> **TASK DETAILS**: Could you output exactly the lines from the one containing "black hand weight <608 179> -> none" through the end of the records below, and nothing more?

Object change descriptions
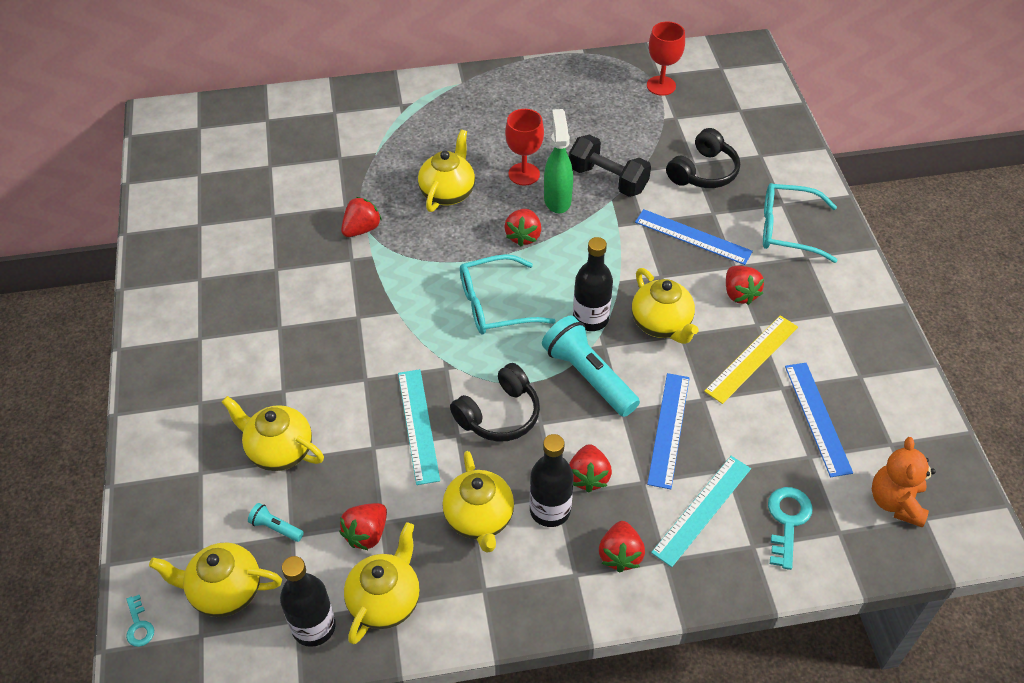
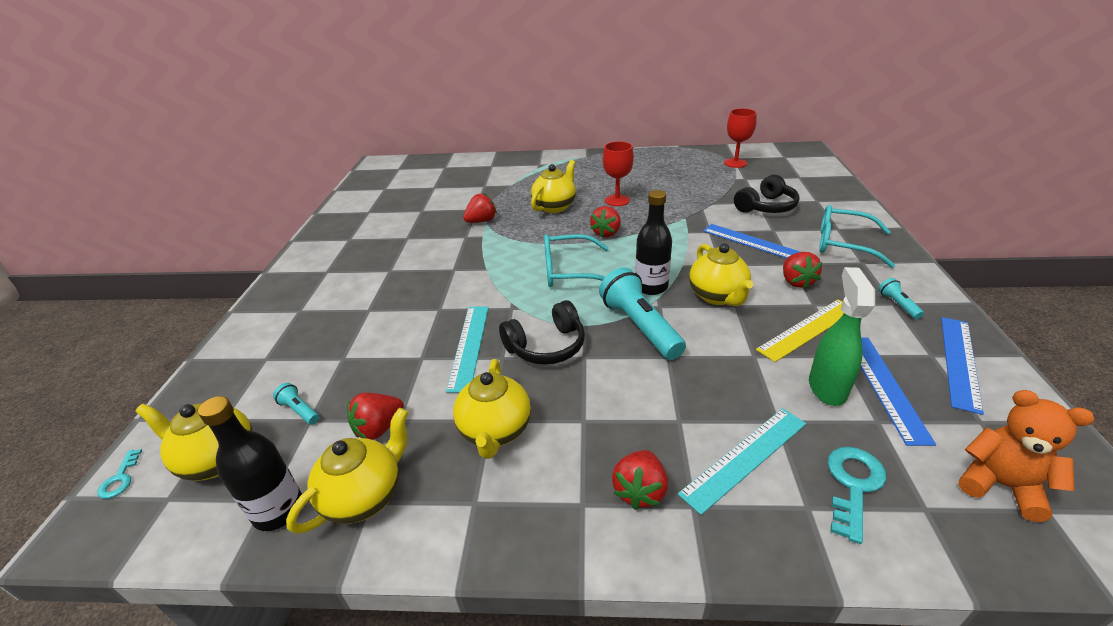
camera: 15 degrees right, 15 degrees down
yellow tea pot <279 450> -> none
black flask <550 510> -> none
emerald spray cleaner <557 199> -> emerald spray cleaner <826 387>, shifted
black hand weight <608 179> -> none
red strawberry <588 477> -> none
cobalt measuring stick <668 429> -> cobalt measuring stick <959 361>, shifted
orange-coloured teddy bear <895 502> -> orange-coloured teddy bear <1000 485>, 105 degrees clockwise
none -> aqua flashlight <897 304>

> **ANSWER TO THIS PROBLEM**:
black hand weight <608 179> -> none
red strawberry <588 477> -> none
cobalt measuring stick <668 429> -> cobalt measuring stick <959 361>, shifted
orange-coloured teddy bear <895 502> -> orange-coloured teddy bear <1000 485>, 105 degrees clockwise
none -> aqua flashlight <897 304>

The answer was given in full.